→ **Material to process**
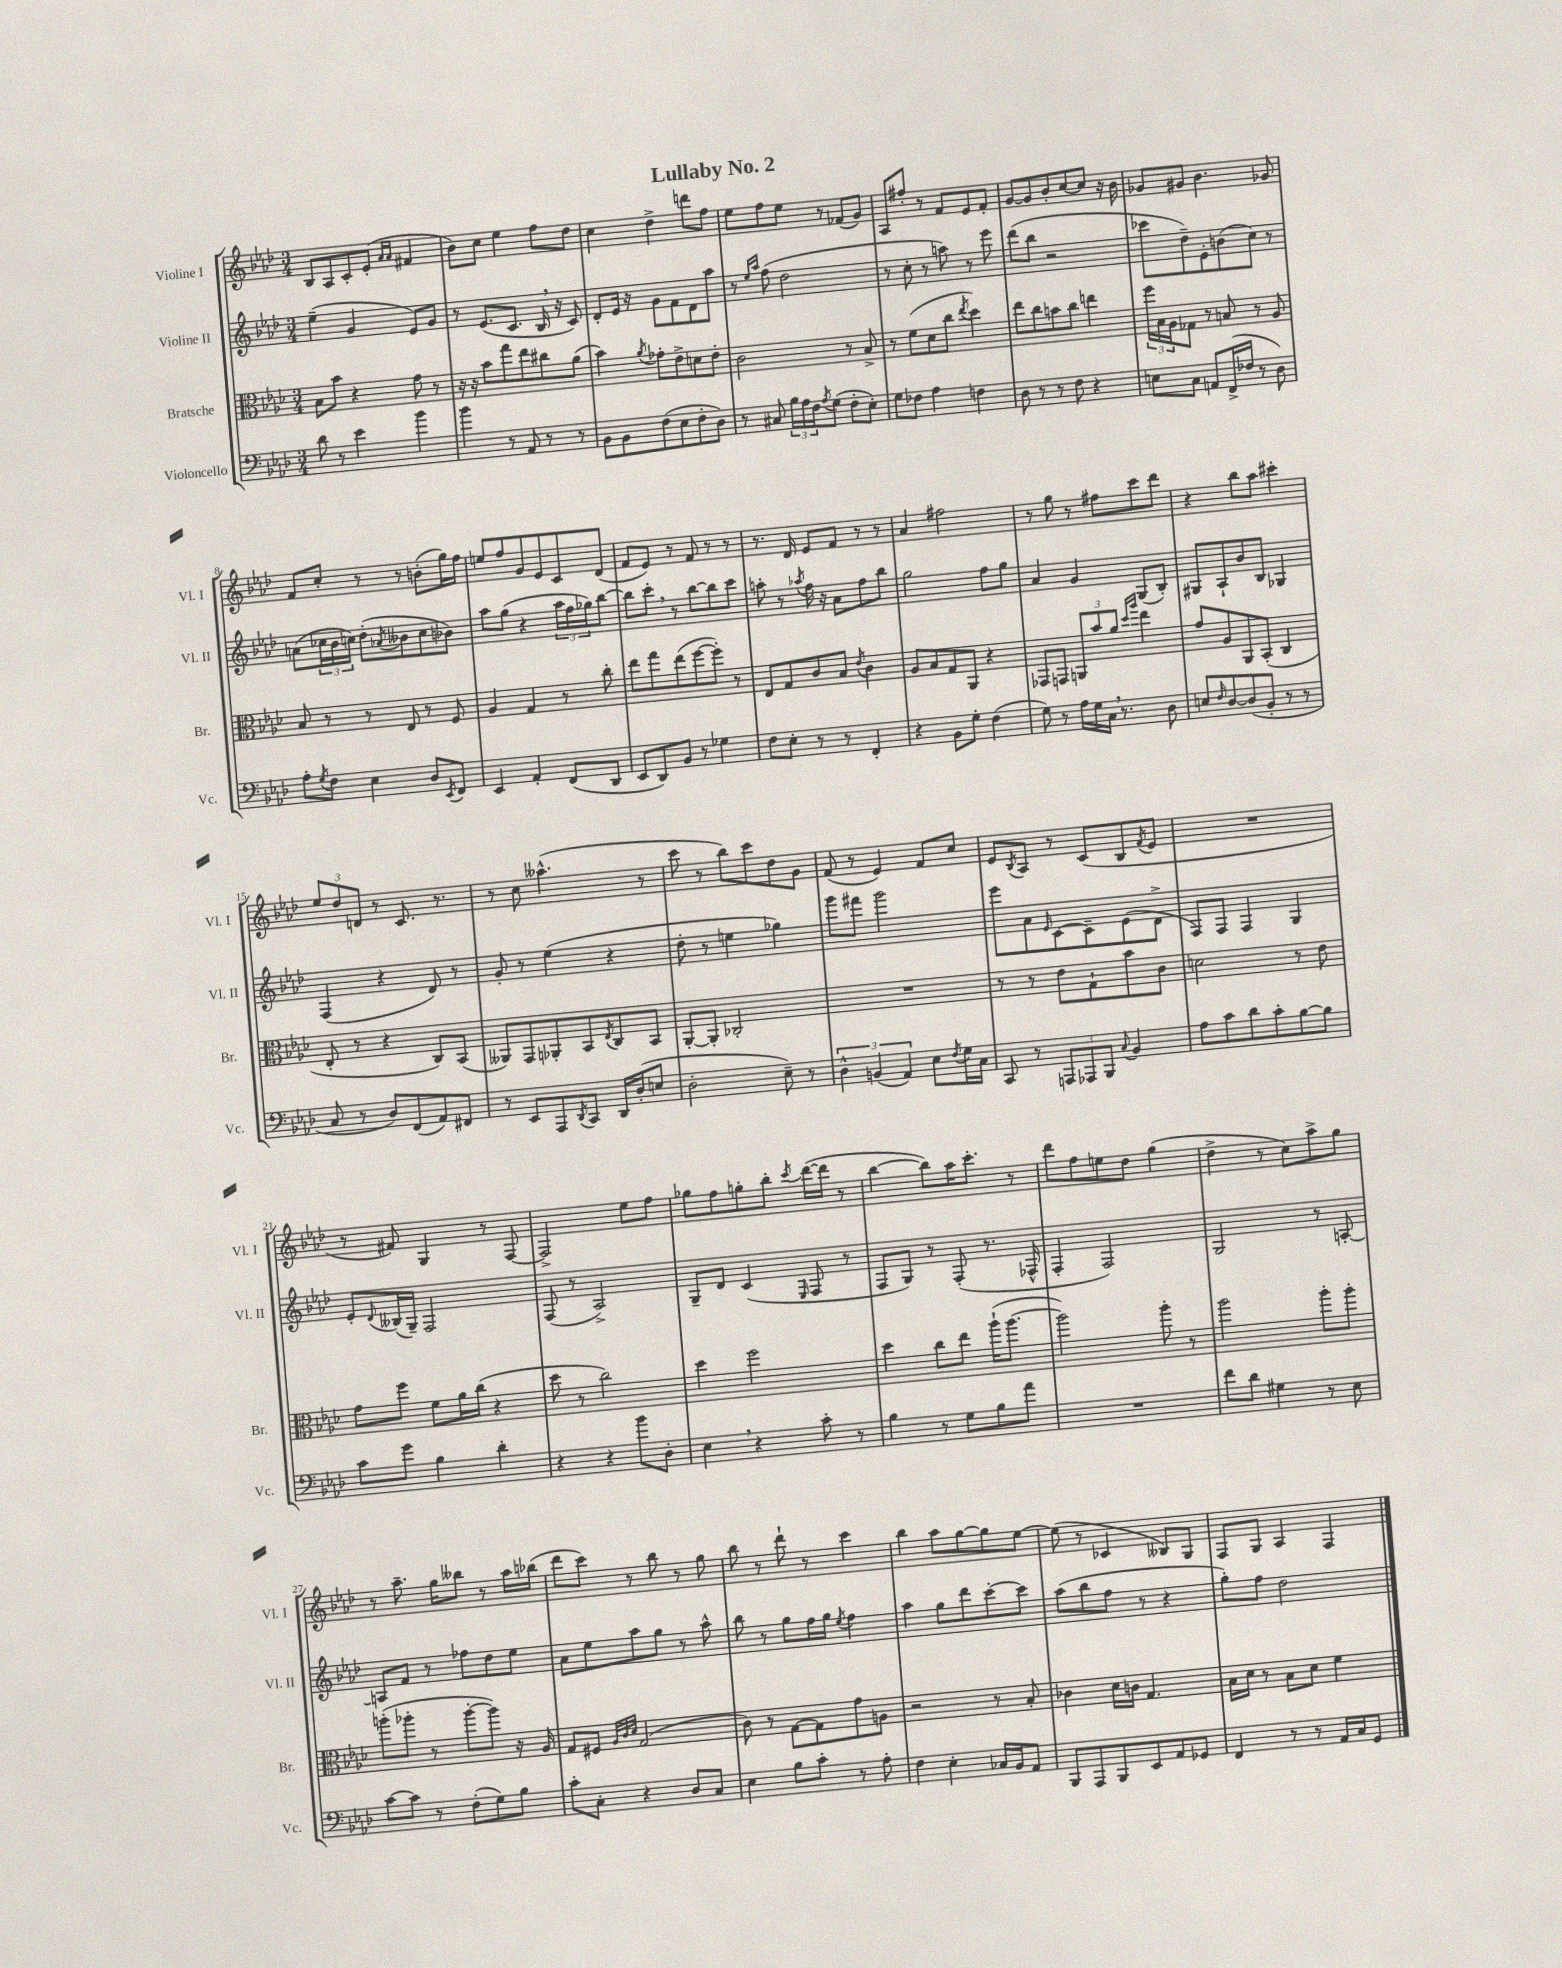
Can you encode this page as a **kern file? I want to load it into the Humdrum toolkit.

**kern	**kern	**kern	**kern
*part4	*part3	*part2	*part1
*staff4	*staff3	*staff2	*staff1
*I"Violoncello	*I"Bratsche	*I"Violine II	*I"Violine I
*I'Vc.	*I'Br.	*I'Vl. II	*I'Vl. I
*clefF4	*clefC3	*clefG2	*clefG2
*k[b-e-a-d-]	*k[b-e-a-d-]	*k[b-e-a-d-]	*k[b-e-a-d-]
*M3/4	*M3/4	*M3/4	*M3/4
=1	=1	=1	=1
8d-\	8B-\L	(4ee-~\	8B-/L
8r	8b-\J	.	8A-/
4e-\	4r	4g/	8c'/
.	.	.	(8e-'/J
.	.	.	16qqa-/LL
.	.	.	16qqa-/JJ
4b-\	8g\	8e-/L)	4f#X/
.	8r	8g/J	.
=2	=2	=2	=2
4b-\	16r	8r	8b-\L)
.	16r	.	.
.	8b-\L	(8.e-/L	8cc\J
8r	8gg\	.	4ee-\
.	.	8.c/J	.
8AA-/	8ee-\	.	.
8r	8cc#X\	16B-,/	8ff\L
.	.	16r	.
8r	(8a-\J	8c/)	8dd-\J
=3	=3	=3	=3
8BB-\L	4b-\)	8d-'/L	4cc\
8BB-\	.	16e-/Jk	.
.	.	16r	.
.	8qa-/	.	.
(8F\	8g-X'\L	8g\L	4dd-^\
8E-\	8e-^\	8f\	.
8F'\	8dn\	8d-\	8dddn\L
8D-\J)	8e-'\J	8aa-\J	8ff\J
=4	=4	=4	=4
8r	2c\	8r	8ee-\L
.	.	16qqee-/LL	.
.	.	16qqaa-/JJ	.
8C#X/	.	(8ff\	8ff\
24B-\LL	.	2dd-\	8ee-\J
24A-\	.	.	.
24F\J	.	.	.
8qA-/	.	.	.
(8G\J	.	.	8r
8F'\L	8r	.	(8f-X/L
8E-'\J)	8B-^/	.	8g/J)
=5	=5	=5	=5
8G\L	8r	8r	8A-/L
8F-X\J	(8f\L	8cc'\	8ff#X'/J
4A-\	8d-\	8r	8r
.	8cc\J	8aan\)	8f/L
.	8qee-/	.	.
4Fn\	4dd-\)	8r	8e-/
.	.	8eee-\	8f'/J
=6	=6	=6	=6
8D-\	8ee-\L	(8ddd-\L	[8g/L
8r	8cc\	8bb-\J	8g/]
8r	8bn\	2r	8b-'/
8F\	8cc\J	.	[8cc/
4r	4een\	.	8cc/J]
.	.	.	16r
.	.	.	16b-\
=7	=7	=7	=7
8En\L	24ff\LL	8ccc-X\L	8g-X/L
.	24B-\	.	.
.	24A-\J	.	.
8C\J	8G-X\J	8dd-~\)	8g#X/J
8AAn/L	8r	8e-'\	4.b-\
(16FF^/L	8Bn/	(8bn\	.
16F-X/JJ	.	.	.
8r	8r	8cc\J)	.
8D-\)	8A-/	8r	8g-X/
!!LO:LB:g=z
=8	=8	=8	=8
8A-'\L	8B-/	(8an\L	8f/L
8qG/	.	.	.
8F\J	8r	24cc-X\L	8cc'/J
.	.	24b-\	.
.	.	24ccn\JJ)	.
4E-\	8r	(8dd-'\L	8r
.	.	8qa-X/	.
.	8E-/	8b--X\	8r
8D-/L	8r	8cc\	(8bn'\L
8qEE-/	.	.	.
8FF/J	8F/	8b-X\J)	16gg\L)
.	.	.	16ff\JJ
=9	=9	=9	=9
4EE-/	4A-/	8aa-\L	8een/L
.	.	(8gg\J	8ff/
4AA-'/	4G/	4r	8g/
.	.	.	8e-/
(8FF/L	8r	24aa-\LL	8c/
.	.	24ff\	.
.	.	24gg-X\J)	.
8DD-/J	8cc'\	[8bb-\J	(8d-/J
=10	=10	=10	=10
8EE-/L	8ee-\L	8bb-\L]	8f/L
8DD-/)	8gg\	8ccc',\J	8e-/J)
8BB-/J	(8ee-\	8r	8r
8r	[8ff\	[8bb-\L	8f/
4G-X\	8ff'\J])	8bb-\]	8r
.	8r	8ccc\J	8r
=11	=11	=11	=11
8F\L	8E-/L	8aan'\	8.r
8E-'\J	8G/	8r	.
.	.	.	16d-/
.	.	8qaa-X/	.
8r	8c/	16ff\	8e-/L
.	.	16r	.
8r	8B-/J	8a-\L	8f/J
.	8qe-/	.	.
4FF'/	4c\	8ff\	8r
.	.	8bb-\J	8r
=12	=12	=12	=12
4r	8A-/L	2gg\	4a-/
.	8B-/	.	.
8BB-\L	8G/	.	2ff#X\
8G'\J	8AA-/J	.	.
(4F\	4r	8ff\L	.
.	.	8gg\J	.
=13	=13	=13	=13
8G\)	8GG-X/L	4a-/	8r
8r	8GGn/J	.	8gg\
16A-\LL	12AAn/L	4g/	8r
16G\	.	.	.
.	12b-/	.	.
16C,\JJ	.	.	8ff#X\L
.	12a-/J	.	.
8.r	.	.	.
.	16qqdd-/LL	.	.
.	16qqaa-/JJ	.	.
.	4ee-\	(8G/L	8ccc\
8D-\	.	8B-'/J)	8ddd-\J
=14	=14	=14	=14
8En/L	8g/L	8G#X/L	4r
16qqF/	.	.	.
[8D-/	8A-/	8A-`/	.
(8D-/]	8AA-/	8b-/	8bb-\L
8BB-'/J	(8BB-'/J	8B-/J	8aa-\J
8r	4C/	4G-X/	4ccc#X'\
8r	.	.	.
!!LO:LB:g=z
=15	=15	=15	=15
8C/	8E-'/	(4F/	12ee-/L
.	.	.	12dd-/
8r	8r	.	.
.	.	.	12dn/J
8D-/L)	4r	4r	8r
(8FF/	.	.	8.c/
8AA-/)	8C/L)	8d-/)	.
.	.	.	8.r
8FF#X/J	(8BB-/J	8r	.
=16	=16	=16	=16
8r	8AA--X/L)	8g'/	8r
8EE-/L	8GG/	8r	8cc\
8AAA-/	8AA-X'/	(4ee-\	(4.aa--X^^\
8qDD-/	.	.	.
8CC/J	8BB-/	.	.
.	8qE-/	.	.
16DD-/LL	8C/	4r	.
(16D-'/J	.	.	.
8En/J	8BB-/J	.	8r
=17	=17	=17	=17
2D-'\	[8AA-'/L	8dd-'\	8ccc\
.	8AA-'/J]	8r	8r
.	2C-X'/	4een\	8bb-\L)
.	.	.	8ccc\
8E-~\)	.	4gg-X\)	8dd-\
8r	.	.	8g\J
=18	=18	=18	=18
6D-^^\	2.r	8ggg\L	(8f/
.	.	8fff#X\J	8r
(6BBn/	.	.	.
.	.	2ggg\	4e-/)
6AA-/)	.	.	.
8E-\L	.	.	8f/L
8qF/	.	.	.
16G\L	.	.	8cc/J
16C\JJ	.	.	.
=19	=19	=19	=19
8CC/	8r	8eee-\L	8e-/L
.	.	.	8qB-/
8r	8r	8a-\	8A-/J
.	.	16qqe-/	.
12AAAn/L	8e-\L	[8c\	8r
12AAA-X/	.	.	.
.	8G`\	8c~\]	(8c/L
12BBB-/J	.	.	.
8qqC/	.	.	.
4BB-/	8b-\	(8e-\	8B-/
.	.	.	8qf/
.	8c\J	8d-^\J	8e-/J
=20	=20	=20	=20
8A-\L	2dn\	8F/L)	2.r
8c\	.	8F/J	.
8d-\	.	4F/	.
8c'\	.	.	.
[8B-\	8r	4G/	.
8B-\J]	8e-\	.	.
!!LO:LB:g=z
=21	=21	=21	=21
8c\L	8g\L	8e-'/L	8r
.	.	8qqd-/	.
8g\J	8ff\J	(16B--X/L	8f#X/)
.	.	16G~/JJ)	.
4B-\	8f\L	2F/	4G/
.	16a-\L	.	.
.	(16cc\JJ	.	.
4d-'\	4r	.	8r
.	.	.	[8F/
=22	=22	=22	=22
4r	8dd-\	(8F/	2F^/]
.	8r	8r	.
4r	2cc\)	2A-^/)	.
8b-\L	.	.	8ee-\L
8D-'\J	.	.	8ff\J
=23	=23	=23	=23
4E-,\	4dd-\	8G~/L	8gg-X\L
.	.	8d-/J	8ff\
4r	2ff\	(4c/	8ggn'\
.	.	.	8bb-'\J
.	.	16qqE-/	8qccc/
8c'\	.	8F/	([16ddd-\LL
.	.	.	16ddd-\JJ]
8r	.	8r	8r
=24	=24	=24	=24
4B-\	4dd-\	8F/L	[4bb-\
.	.	8G/J)	.
8r	8cc\L	8r	8bb-\L])
8G\L	8ee-\J	(8F'/	16aa-\K
.	.	.	8.ccc'\J
8B-\	(16aa-`\KL	8.r	.
.	[8.aa-\J	.	.
8a-\J	.	.	8r
.	.	16F-X^^/	.
=25	=25	=25	=25
2.r	2aa-\])	4F'/	8ddd-\L
.	.	.	8ff\
.	.	2F/)	8een\
.	.	.	8dd-\J
.	8aa-'\	.	(4gg\
.	8r	.	.
=26	=26	=26	=26
8f\L	2aa-\	2G/	4dd-^\
8d-\J	.	.	.
4G#X\	.	.	8r
.	.	.	8cc\L)
8r	8aa-'\L	8r	8aa-^\
8E-\	8aa-'\J	[8An'/	8gg\J
!!LO:LB:g=z
=27	=27	=27	=27
[8c\L	(8aan'\L	8An/L]	8r
8c\J]	8aa-X'\J	8f/J	8.aa-~\
8r	8r	8r	.
.	.	.	16gg\KL
(8F'\L	[8aa-'\L	8ff-X\L	8bb--X\J
8G\)	8aa-\J])	8dd-\	8r
8B-\J	16r	8ee-\J	16aa-\LL
.	16A-/	.	(16bb-X\JJ
=28	=28	=28	=28
8c'\L	8G/L	8a-\L	8ddd-\L
8C'\J	8F#X/J	8ee-\	8ccc\J)
.	32qqA-/LLL	.	.
.	32qqc/	.	.
.	32qqd-/JJJ	.	.
4r	(2G/	8aa-\	8r
.	.	8gg\J	8bb-\
8D-/L	.	8r	8r
8C/J	.	8aa-^^\	8gg\
=29	=29	=29	=29
4E-\	8c\)	8bb-\	8bb-\
.	8r	8r	8r
8B-\L	[8G\L	8gg\L	8ddd-`\
8c'\J	8G\]	16ff\L	8r
.	.	16gg\JJ	.
.	.	8qee-/	.
8r	8g\	4ff\	4ccc\
8A-'\	8An\J	.	.
=30	=30	=30	=30
4F\	2r	4aa-\	4bb-\
4E-'\	.	8gg\L	8aa-\L
.	.	8ddd-\	[8gg\
16C-X/LL	8r	[8ccc'\	8gg\]
16BB-/J	.	.	.
8AA-/J	8B-'/	8ccc\J]	[8ee-\J
=31	=31	=31	=31
8BBB-/L	4c-X\	(8aa-\L	(8ee-\]
8AAA-/	.	8bb-\	8r
8BBB-/	16d-\LL	8ff\J	4c-X/
.	16cn\JJ	.	.
8EE-/	4.G/	8r	.
8AA-/	.	4r	8B--X/L)
8GG-X/J	.	.	8G/J
=32	=32	=32	=32
4FF/	16B-\LL	8gg'\L)	8F/L
.	16d-\JJ	.	.
.	8r	8ff\J	8G/J
8r	8B-\L	2dd-\	4A-/
8r	8d-\J	.	.
16AA-/LL	4f\	.	4F/
16C/J	.	.	.
8GG/J	.	.	.
==	==	==	==
*-	*-	*-	*-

→ **Work instructions**
Pull out each line of the material above that contains the string "kern".

→ **Result**
Can you encode this page as a **kern file? I want to load it into the Humdrum toolkit.
**kern	**kern	**kern	**kern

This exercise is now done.